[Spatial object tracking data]
>>>
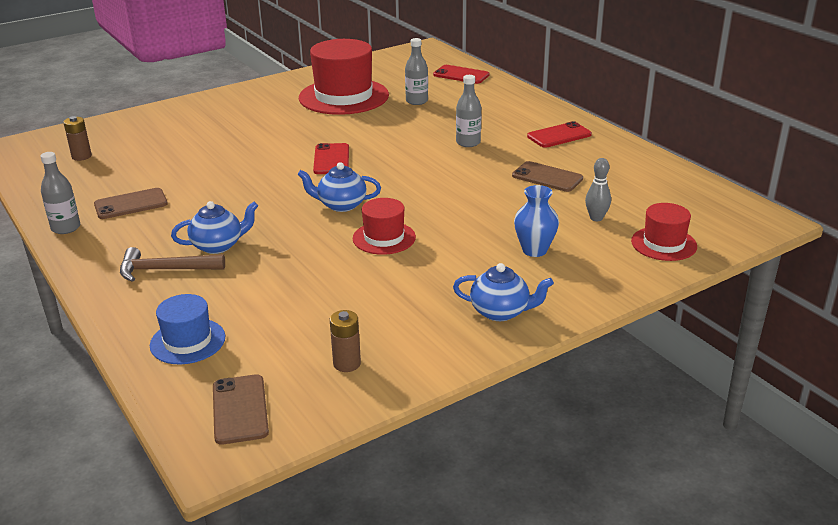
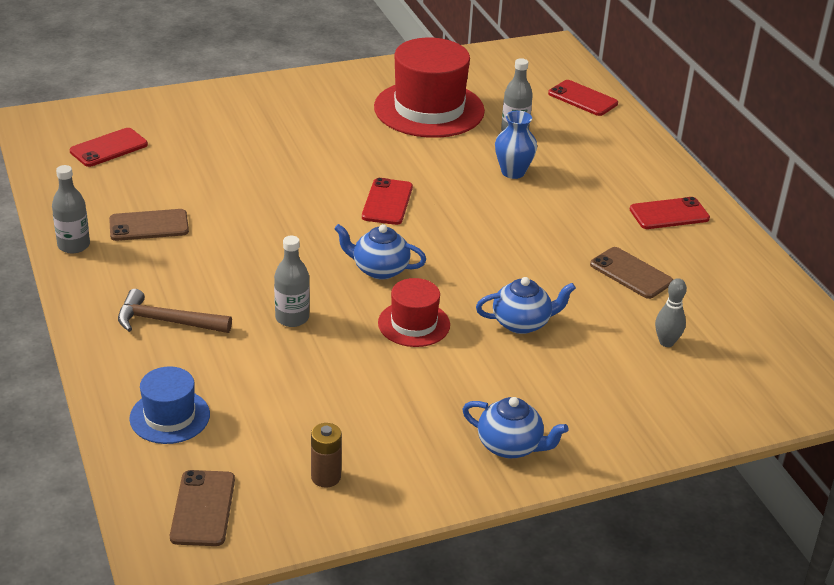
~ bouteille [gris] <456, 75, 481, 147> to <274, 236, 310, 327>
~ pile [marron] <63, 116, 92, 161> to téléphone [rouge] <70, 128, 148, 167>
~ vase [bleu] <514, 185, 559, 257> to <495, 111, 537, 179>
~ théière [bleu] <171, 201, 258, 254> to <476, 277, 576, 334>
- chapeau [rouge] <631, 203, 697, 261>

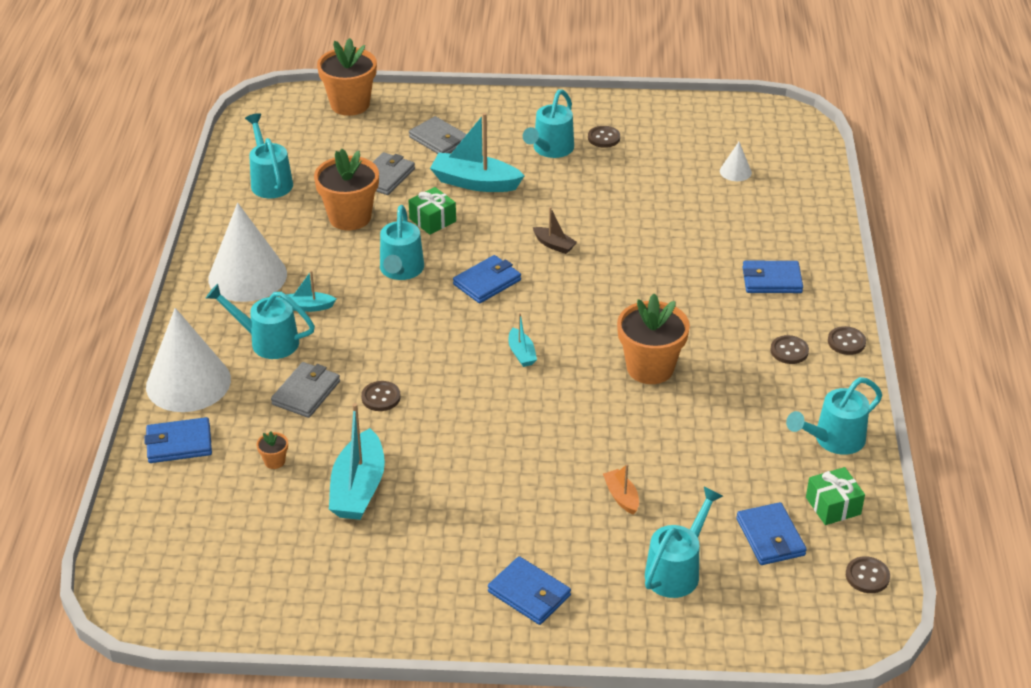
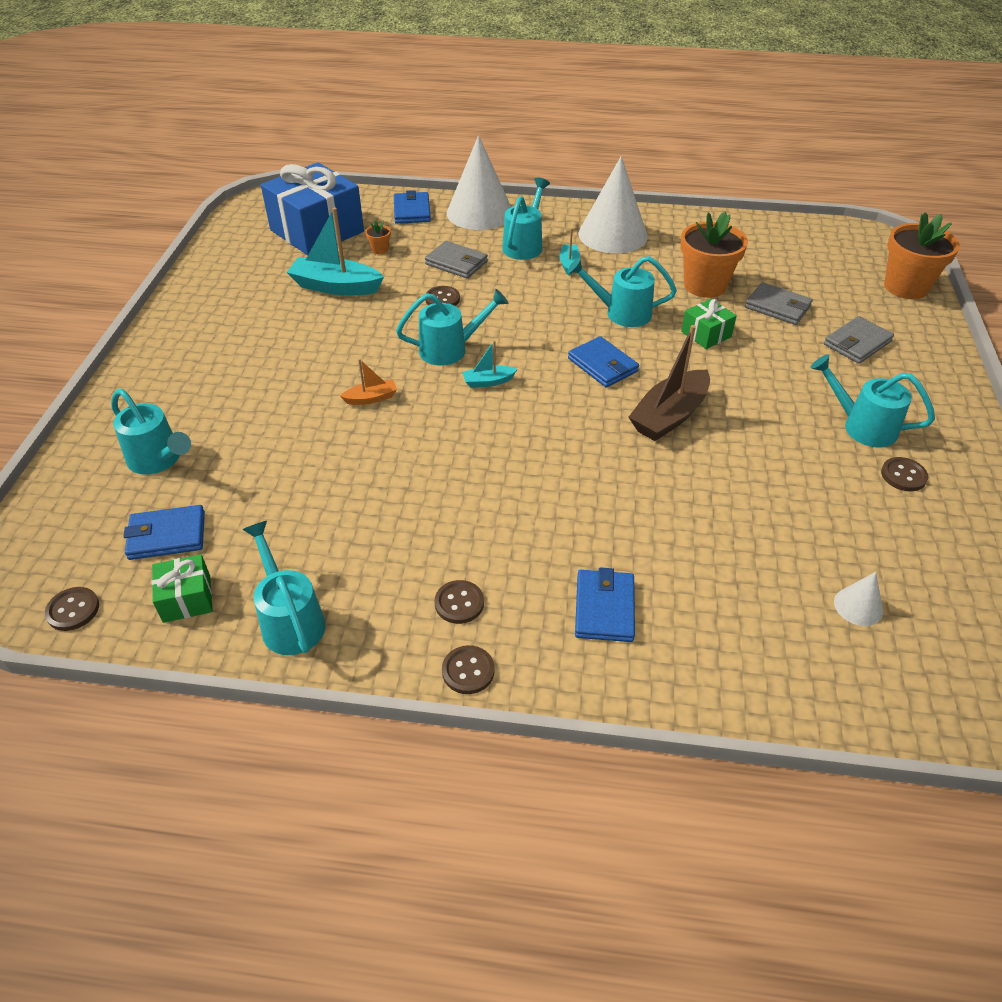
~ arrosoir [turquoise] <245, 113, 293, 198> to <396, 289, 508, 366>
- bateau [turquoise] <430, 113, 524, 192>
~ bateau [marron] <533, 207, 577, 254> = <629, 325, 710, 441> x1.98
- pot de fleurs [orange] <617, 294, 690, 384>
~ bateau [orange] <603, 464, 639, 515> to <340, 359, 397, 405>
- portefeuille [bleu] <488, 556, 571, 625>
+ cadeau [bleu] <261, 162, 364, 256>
<<<
EXERCISE
All pictures are to be dropped, and the records above returned exactly.

YOUR RESPONSE
~ bouteille [gris] <456, 75, 481, 147> to <274, 236, 310, 327>
~ pile [marron] <63, 116, 92, 161> to téléphone [rouge] <70, 128, 148, 167>
~ vase [bleu] <514, 185, 559, 257> to <495, 111, 537, 179>
~ théière [bleu] <171, 201, 258, 254> to <476, 277, 576, 334>
- chapeau [rouge] <631, 203, 697, 261>

~ arrosoir [turquoise] <245, 113, 293, 198> to <396, 289, 508, 366>
- bateau [turquoise] <430, 113, 524, 192>
~ bateau [marron] <533, 207, 577, 254> = <629, 325, 710, 441> x1.98
- pot de fleurs [orange] <617, 294, 690, 384>
~ bateau [orange] <603, 464, 639, 515> to <340, 359, 397, 405>
- portefeuille [bleu] <488, 556, 571, 625>
+ cadeau [bleu] <261, 162, 364, 256>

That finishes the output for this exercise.